--- Material for the task ---

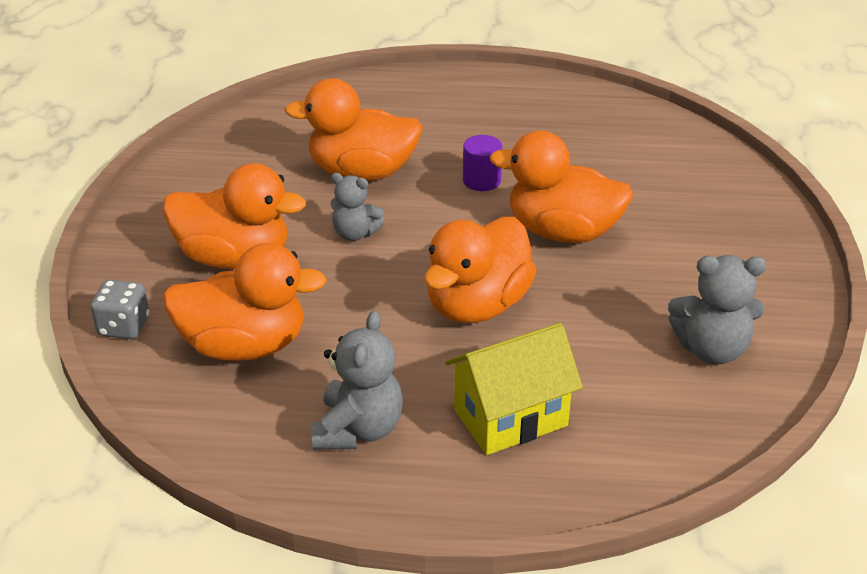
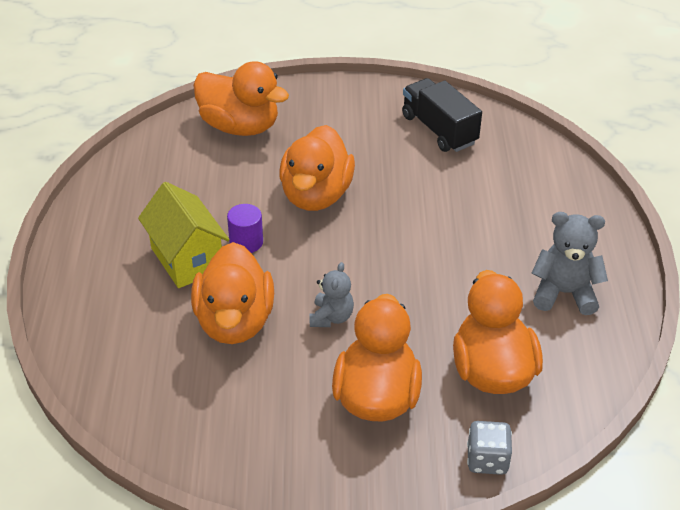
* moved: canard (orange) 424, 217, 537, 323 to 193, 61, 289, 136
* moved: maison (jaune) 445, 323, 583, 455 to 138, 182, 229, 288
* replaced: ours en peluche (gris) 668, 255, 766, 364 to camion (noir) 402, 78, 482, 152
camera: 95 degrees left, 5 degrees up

...

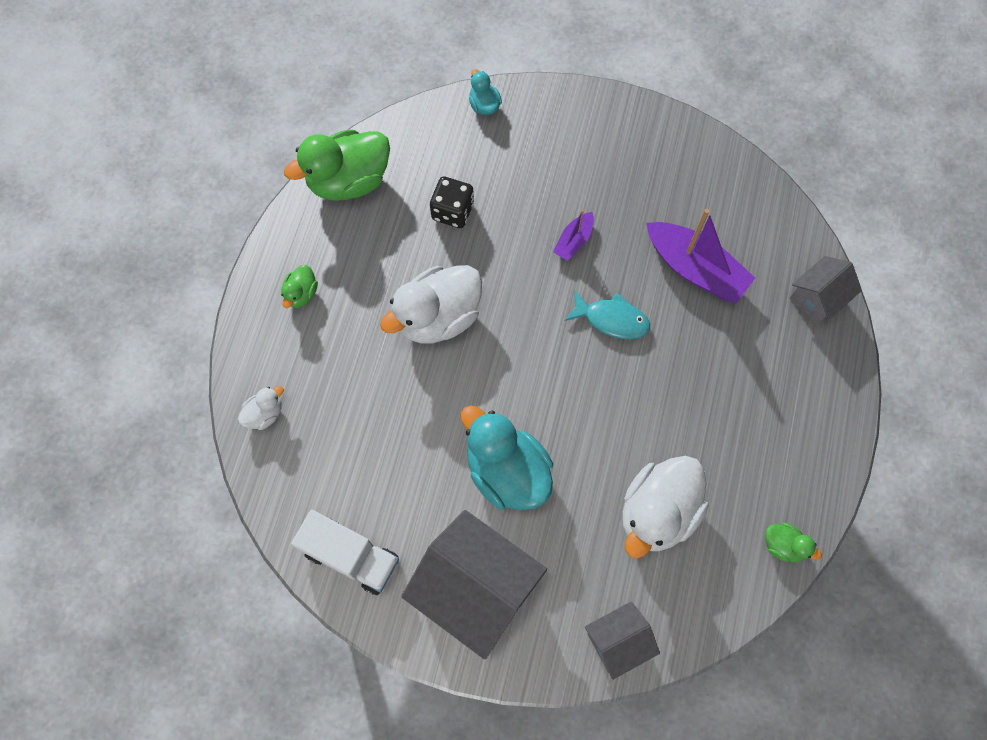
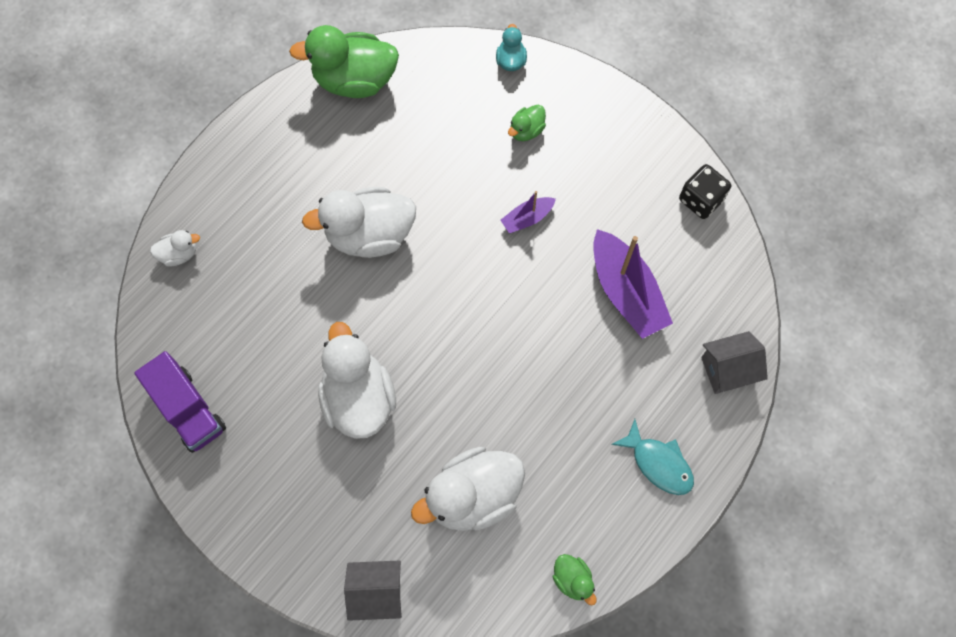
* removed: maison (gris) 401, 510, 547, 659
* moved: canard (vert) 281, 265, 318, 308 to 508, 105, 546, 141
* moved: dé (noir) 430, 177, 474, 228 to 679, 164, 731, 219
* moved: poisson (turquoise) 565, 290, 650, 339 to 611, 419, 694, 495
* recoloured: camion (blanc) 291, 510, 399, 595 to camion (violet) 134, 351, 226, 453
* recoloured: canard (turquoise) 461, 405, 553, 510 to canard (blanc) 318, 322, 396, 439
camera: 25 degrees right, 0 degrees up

--- Your assignment ---
Considering only the material above, set down every line from the one with "61, 289, 136" to the one with "camera: 95 degrees left, 5 degrees up", inclusive, exactly as written.

--- Finished exercise ---
* moved: canard (orange) 424, 217, 537, 323 to 193, 61, 289, 136
* moved: maison (jaune) 445, 323, 583, 455 to 138, 182, 229, 288
* replaced: ours en peluche (gris) 668, 255, 766, 364 to camion (noir) 402, 78, 482, 152
camera: 95 degrees left, 5 degrees up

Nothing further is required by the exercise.